__Exercise__
If a line of the data below contains the string "camera", copy it into your answer.
── Data shown
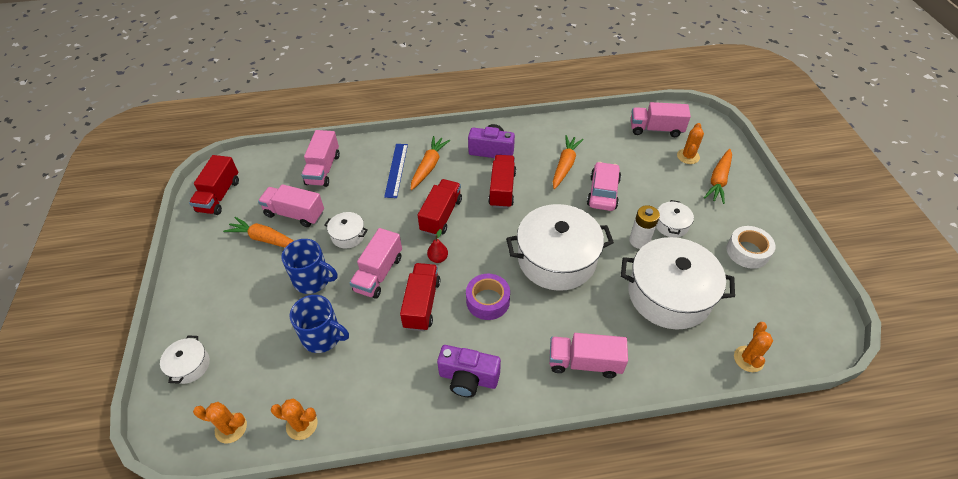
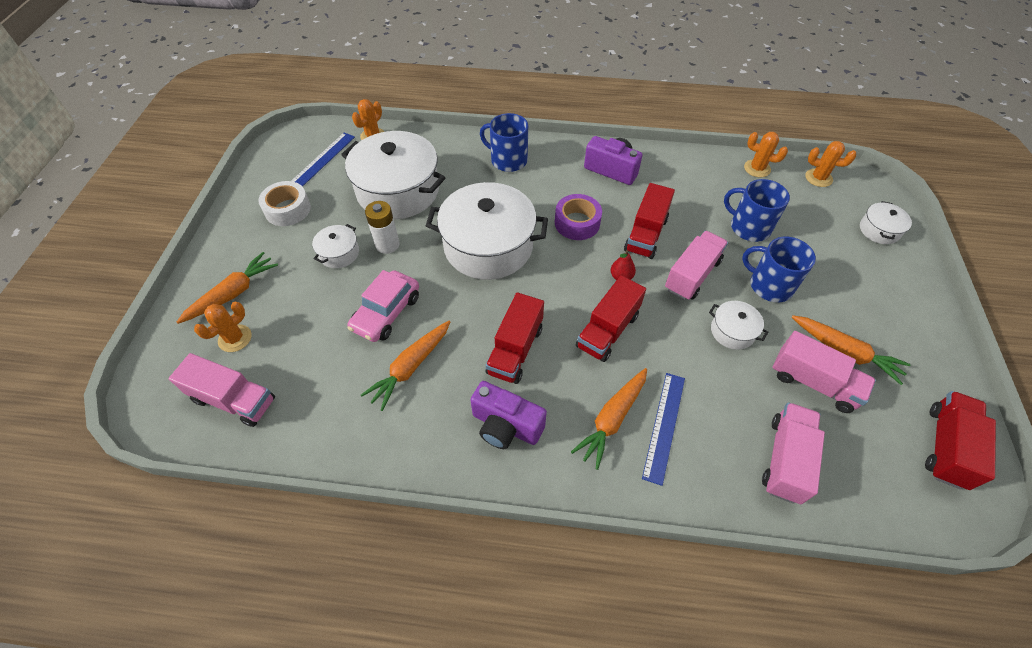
camera: 165 degrees left, 5 degrees up
pink truck [549,333,628,378] -> blue mug [480,113,528,172]
none -> blue ruler [291,133,355,187]

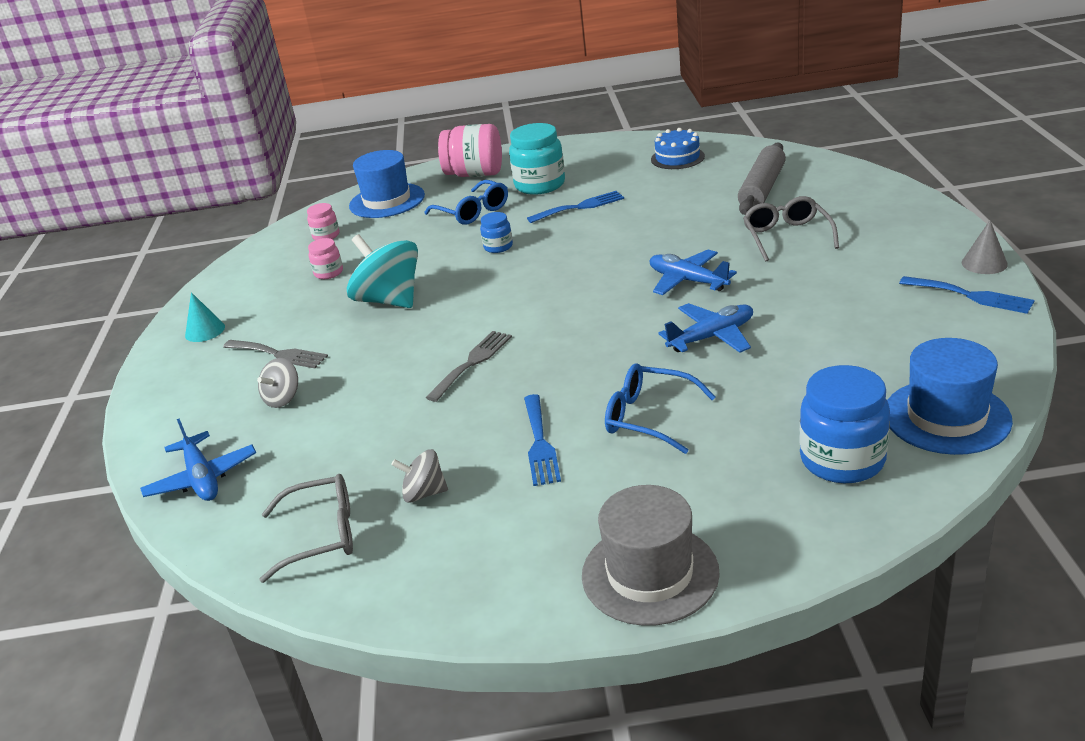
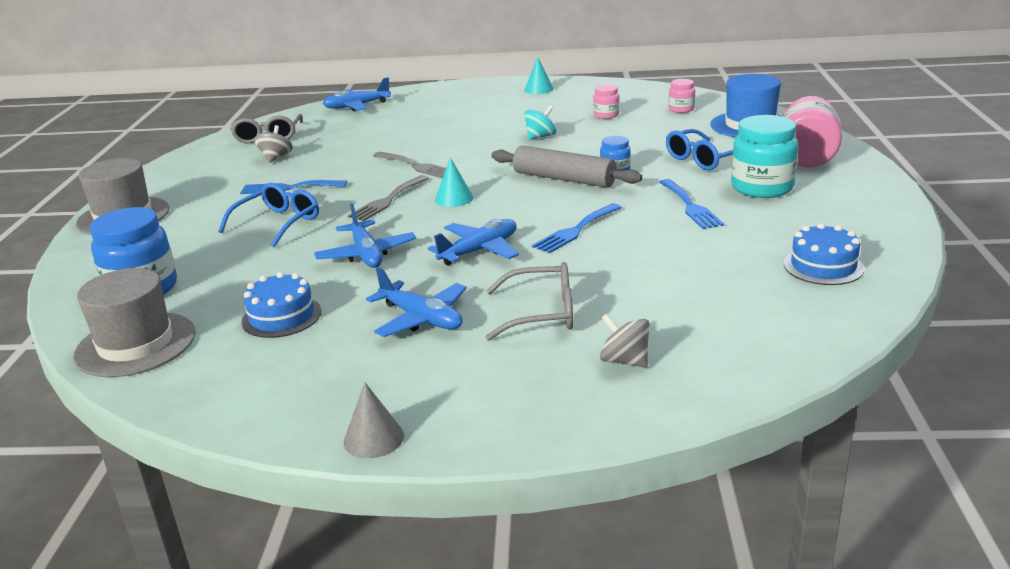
camera: 95 degrees right, 5 degrees down
grey fork [223,340,328,368] -> grey fork moved to [347,175,429,221]
grey spinning top [257,358,298,408] -> grey spinning top moved to [600,313,650,367]
turquoise spinning top [347,234,418,308] -> turquoise spinning top [524,106,556,140], size x0.52
grey rolling pin [738,142,786,215] -> grey rolling pin moved to [491,145,642,188]
blue hat [887,338,1013,455] -> grey hat [73,268,196,377]
blue fork [899,276,1035,314] -> blue fork moved to [532,203,622,253]
none -> blue cake [241,272,321,338]
none -> blue plane [366,267,467,337]
none -> turquoise cone [435,157,474,207]

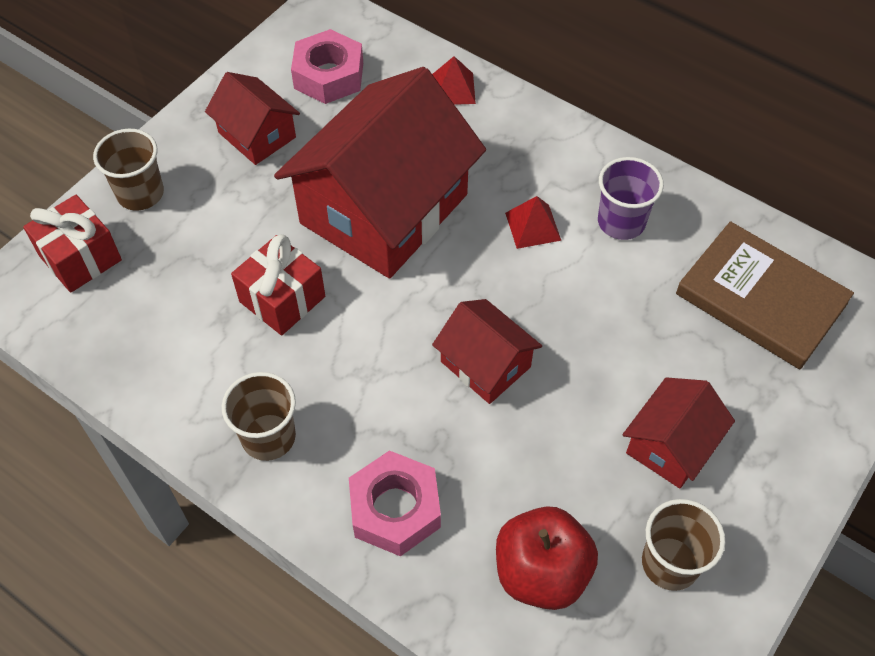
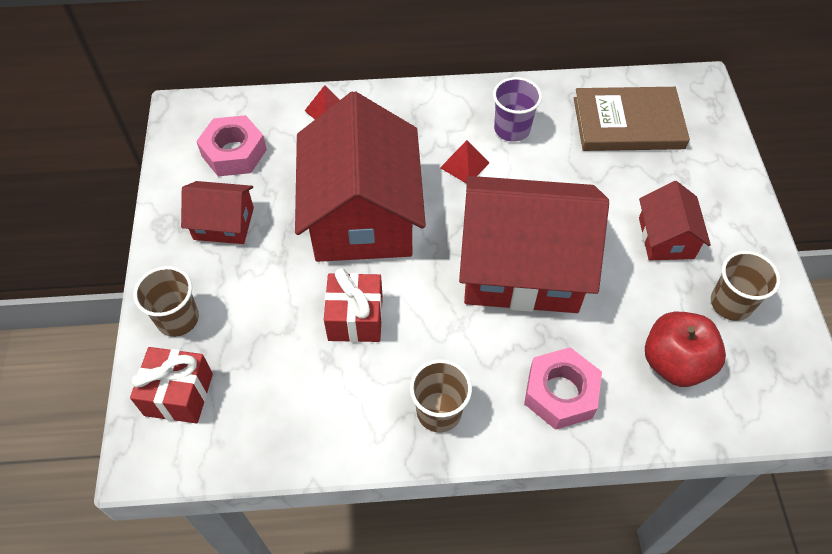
camera: 40 degrees left, 0 degrees up
red house [432,299,542,404] -> red house [459,176,609,313], size x2.07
────
__Answer box__
camera: 165 degrees left, 5 degrees up
camera: 95 degrees right, 5 degrees down
camera: 40 degrees left, 0 degrees up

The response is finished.